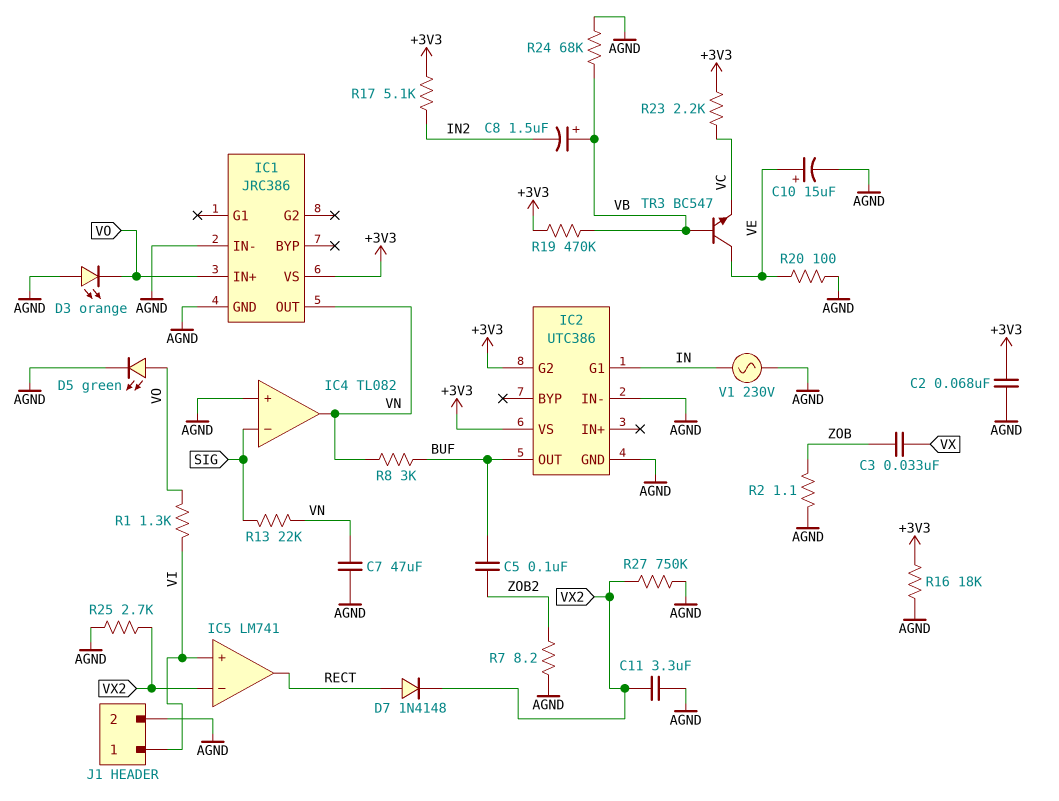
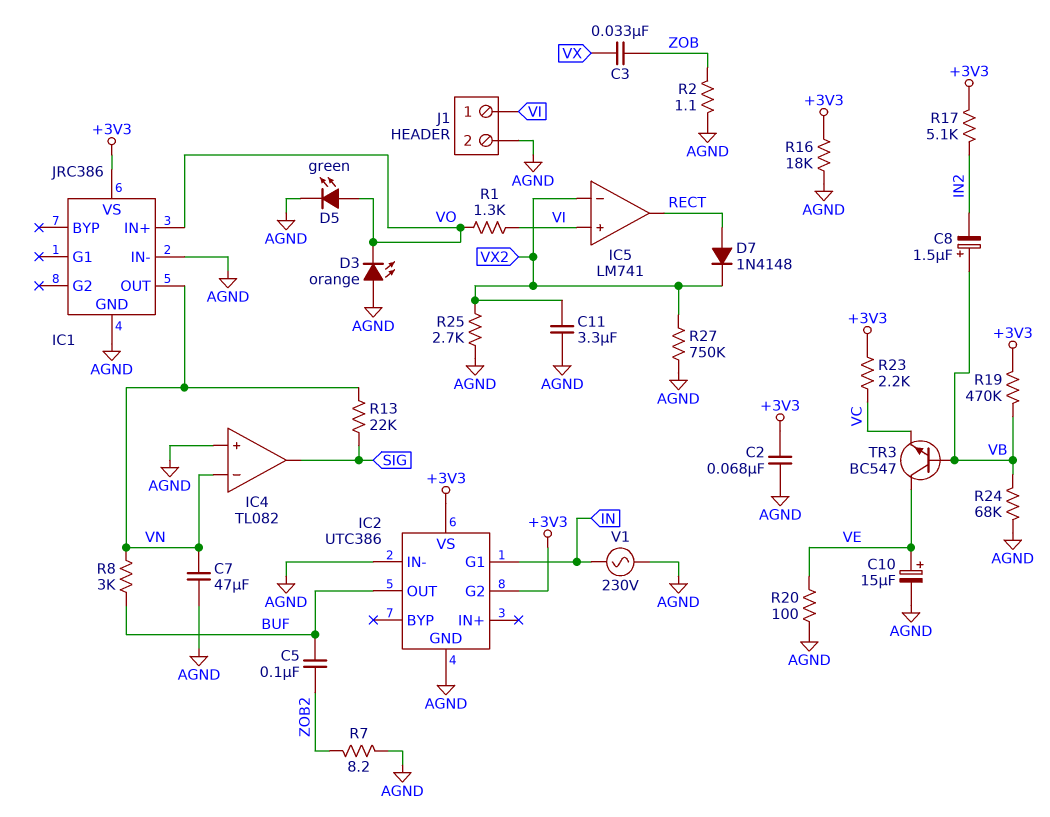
IC4 pin in-: SIG -> VN
IC4 pin out: VN -> SIG

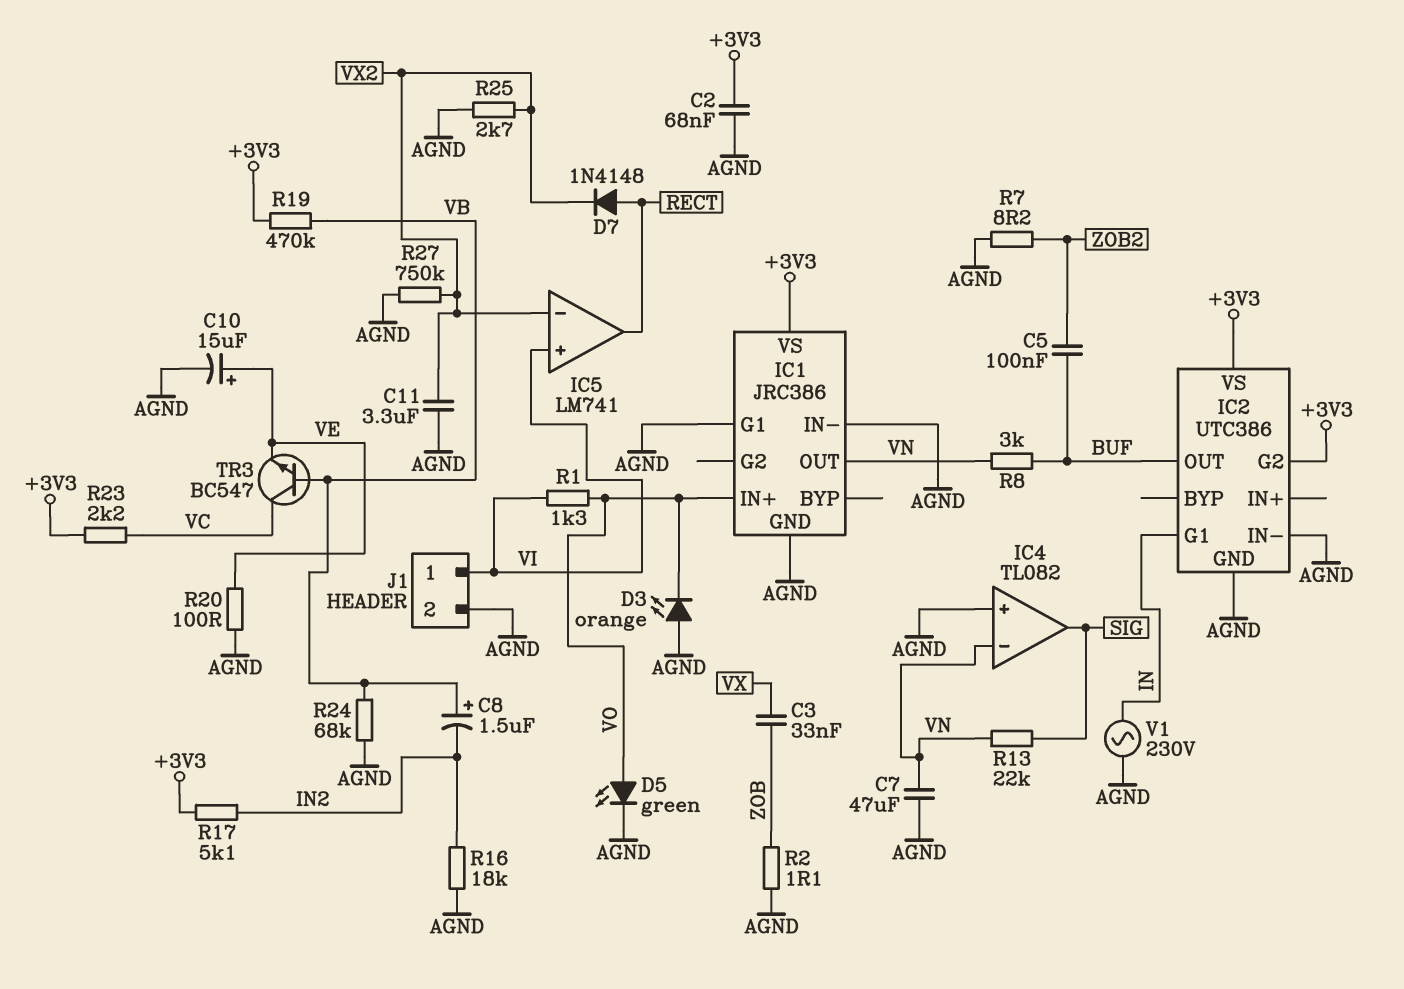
IC1 pin G1: none -> AGND
R16: 18k (+3V3, AGND) -> 18k (AGND, IN2)
TR3: NPN BC547 (B VB, C VE, E VC) -> NPN BC547 (B VB, C VC, E VE)

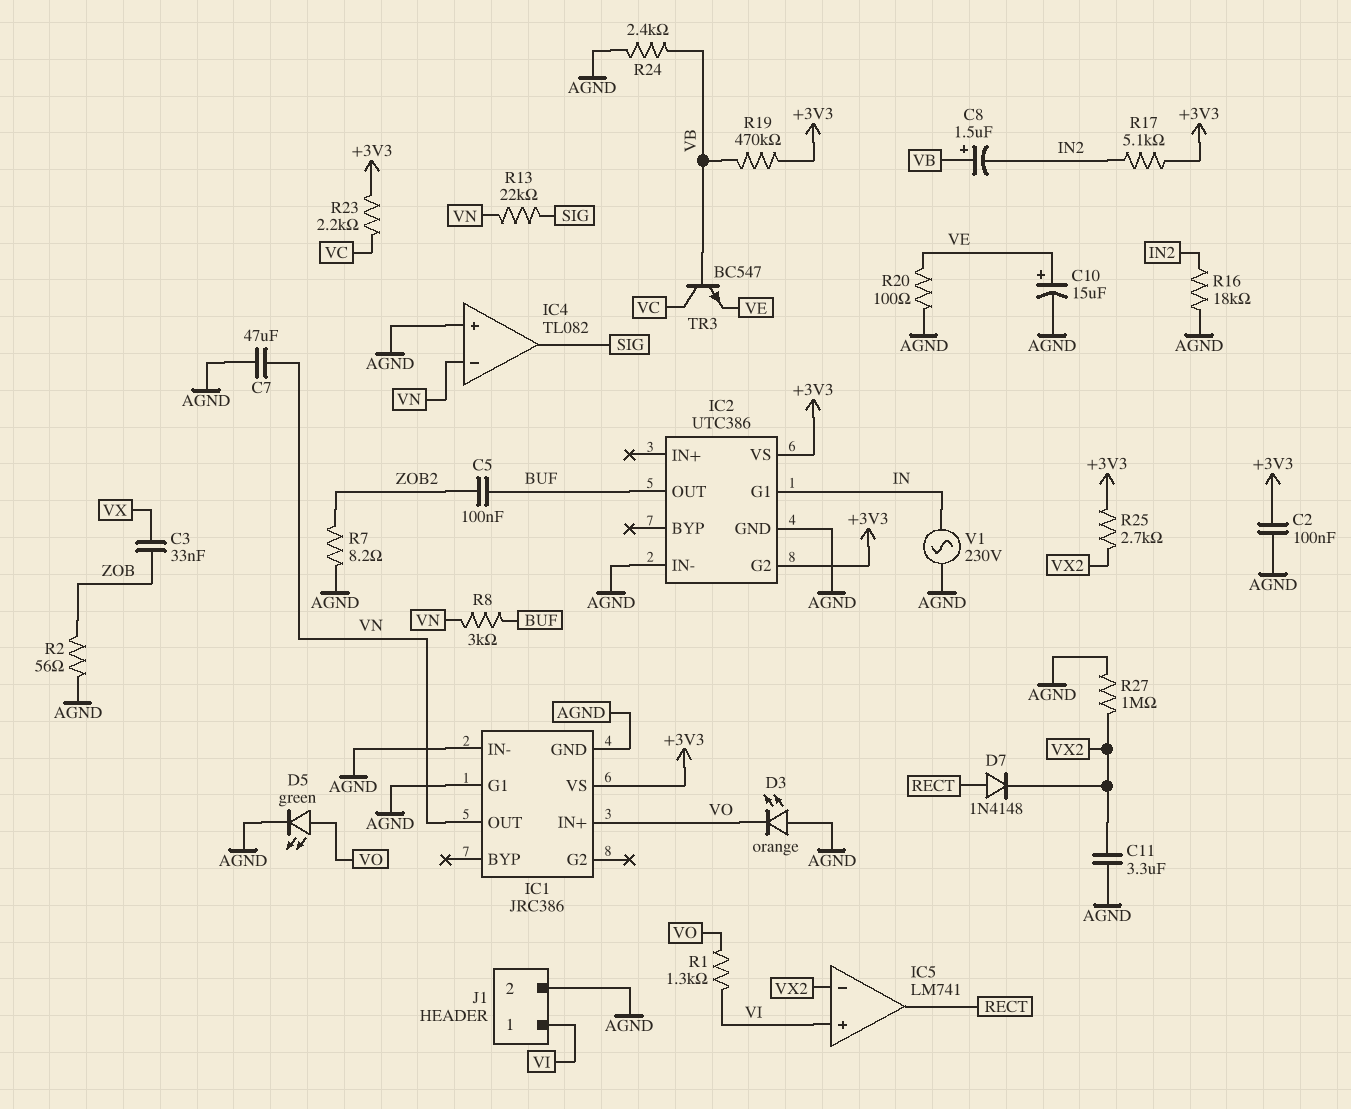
C2: 68nF (+3V3, AGND) -> 100nF (+3V3, AGND)
R2: 1.1 (AGND, ZOB) -> 56 (AGND, ZOB)
R24: 68k (AGND, VB) -> 2.4k (AGND, VB)
R25: 2.7k (AGND, VX2) -> 2.7k (+3V3, VX2)
R27: 750k (AGND, VX2) -> 1M (AGND, VX2)

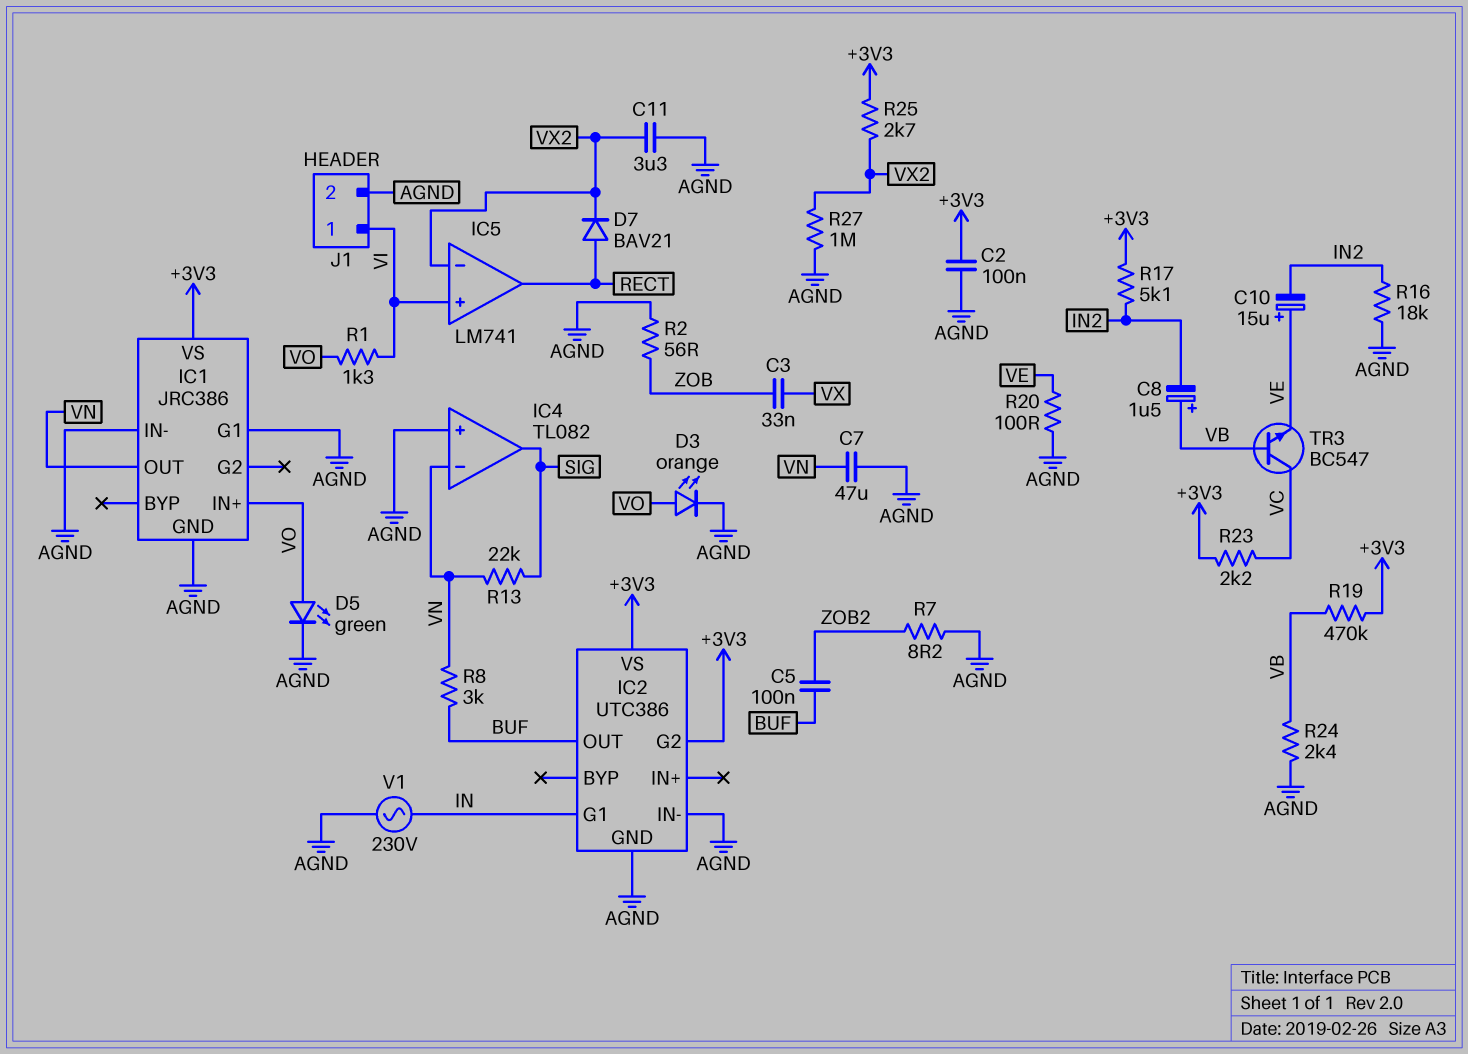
C10: 15uF (plus VE, minus AGND) -> 15uF (plus VE, minus IN2)
D3: LED orange (A AGND, K VO) -> LED orange (A VO, K AGND)
D7: diode 1N4148 (A RECT, K VX2) -> diode BAV21 (A RECT, K VX2)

----------------------------------------

## PROMPT
Only lines holding the string "AGND" are wanted; gather each one from the entries above.

## TASK ANSWER
IC1 pin G1: none -> AGND
R16: 18k (+3V3, AGND) -> 18k (AGND, IN2)
C2: 68nF (+3V3, AGND) -> 100nF (+3V3, AGND)
R2: 1.1 (AGND, ZOB) -> 56 (AGND, ZOB)
R24: 68k (AGND, VB) -> 2.4k (AGND, VB)
R25: 2.7k (AGND, VX2) -> 2.7k (+3V3, VX2)
R27: 750k (AGND, VX2) -> 1M (AGND, VX2)
C10: 15uF (plus VE, minus AGND) -> 15uF (plus VE, minus IN2)
D3: LED orange (A AGND, K VO) -> LED orange (A VO, K AGND)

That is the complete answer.